__SOURCE MATERIAL__.
····················

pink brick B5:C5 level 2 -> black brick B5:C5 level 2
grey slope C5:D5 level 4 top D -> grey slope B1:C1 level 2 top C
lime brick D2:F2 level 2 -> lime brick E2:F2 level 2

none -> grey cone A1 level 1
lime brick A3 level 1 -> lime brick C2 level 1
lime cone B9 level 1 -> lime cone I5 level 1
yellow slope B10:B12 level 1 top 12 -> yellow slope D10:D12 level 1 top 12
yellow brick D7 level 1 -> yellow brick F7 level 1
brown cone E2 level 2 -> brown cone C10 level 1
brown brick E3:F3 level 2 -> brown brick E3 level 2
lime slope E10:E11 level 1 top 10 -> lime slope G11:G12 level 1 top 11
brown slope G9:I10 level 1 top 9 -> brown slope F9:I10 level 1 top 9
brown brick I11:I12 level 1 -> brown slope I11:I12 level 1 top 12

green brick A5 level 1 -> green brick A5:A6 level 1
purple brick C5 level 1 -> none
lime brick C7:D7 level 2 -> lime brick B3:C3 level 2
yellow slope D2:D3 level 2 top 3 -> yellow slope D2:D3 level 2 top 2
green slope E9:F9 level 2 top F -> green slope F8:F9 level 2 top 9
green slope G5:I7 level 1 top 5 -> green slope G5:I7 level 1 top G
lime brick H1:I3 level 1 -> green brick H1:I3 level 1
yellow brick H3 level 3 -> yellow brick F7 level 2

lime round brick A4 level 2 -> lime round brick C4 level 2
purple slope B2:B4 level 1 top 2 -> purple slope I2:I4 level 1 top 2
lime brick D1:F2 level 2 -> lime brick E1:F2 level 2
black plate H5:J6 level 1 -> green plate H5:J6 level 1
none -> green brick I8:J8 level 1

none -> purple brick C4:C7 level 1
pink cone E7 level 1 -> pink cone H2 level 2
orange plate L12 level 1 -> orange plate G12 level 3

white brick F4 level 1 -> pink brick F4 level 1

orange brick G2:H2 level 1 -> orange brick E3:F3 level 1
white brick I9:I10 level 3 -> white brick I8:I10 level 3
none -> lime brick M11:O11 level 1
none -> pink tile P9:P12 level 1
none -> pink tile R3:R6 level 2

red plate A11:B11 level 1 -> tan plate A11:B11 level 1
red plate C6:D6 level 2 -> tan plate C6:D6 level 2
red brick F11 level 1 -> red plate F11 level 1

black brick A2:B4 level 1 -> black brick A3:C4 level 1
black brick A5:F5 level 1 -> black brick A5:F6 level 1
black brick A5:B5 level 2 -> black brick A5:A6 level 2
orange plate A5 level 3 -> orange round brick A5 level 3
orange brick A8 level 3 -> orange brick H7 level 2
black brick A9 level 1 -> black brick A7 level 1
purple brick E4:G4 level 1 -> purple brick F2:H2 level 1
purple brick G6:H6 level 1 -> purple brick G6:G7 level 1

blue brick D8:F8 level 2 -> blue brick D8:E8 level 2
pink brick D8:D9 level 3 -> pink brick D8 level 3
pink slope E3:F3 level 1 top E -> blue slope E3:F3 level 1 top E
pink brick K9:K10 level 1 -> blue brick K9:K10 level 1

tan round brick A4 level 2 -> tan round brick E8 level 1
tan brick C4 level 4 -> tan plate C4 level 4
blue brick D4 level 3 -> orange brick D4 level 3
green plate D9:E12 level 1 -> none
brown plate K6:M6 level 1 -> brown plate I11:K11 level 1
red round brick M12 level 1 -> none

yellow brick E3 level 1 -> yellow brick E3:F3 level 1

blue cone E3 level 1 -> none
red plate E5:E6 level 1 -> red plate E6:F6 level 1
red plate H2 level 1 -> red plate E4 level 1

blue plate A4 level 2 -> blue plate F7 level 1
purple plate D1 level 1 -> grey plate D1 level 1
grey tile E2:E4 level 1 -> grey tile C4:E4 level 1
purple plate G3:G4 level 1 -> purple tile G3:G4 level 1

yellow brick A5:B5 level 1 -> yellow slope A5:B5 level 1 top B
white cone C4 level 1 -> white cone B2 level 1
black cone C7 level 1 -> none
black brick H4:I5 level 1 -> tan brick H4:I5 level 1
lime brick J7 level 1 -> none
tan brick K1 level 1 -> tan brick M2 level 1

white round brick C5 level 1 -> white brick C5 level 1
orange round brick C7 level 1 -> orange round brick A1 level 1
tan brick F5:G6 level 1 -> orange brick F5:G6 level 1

····················

__TASK REQUIREMENTS__.
Where the word "white" shows up in a line of the records above, count that line; then give the count by itself.

__RESPONSE FOR THIS EXERCISE__.
4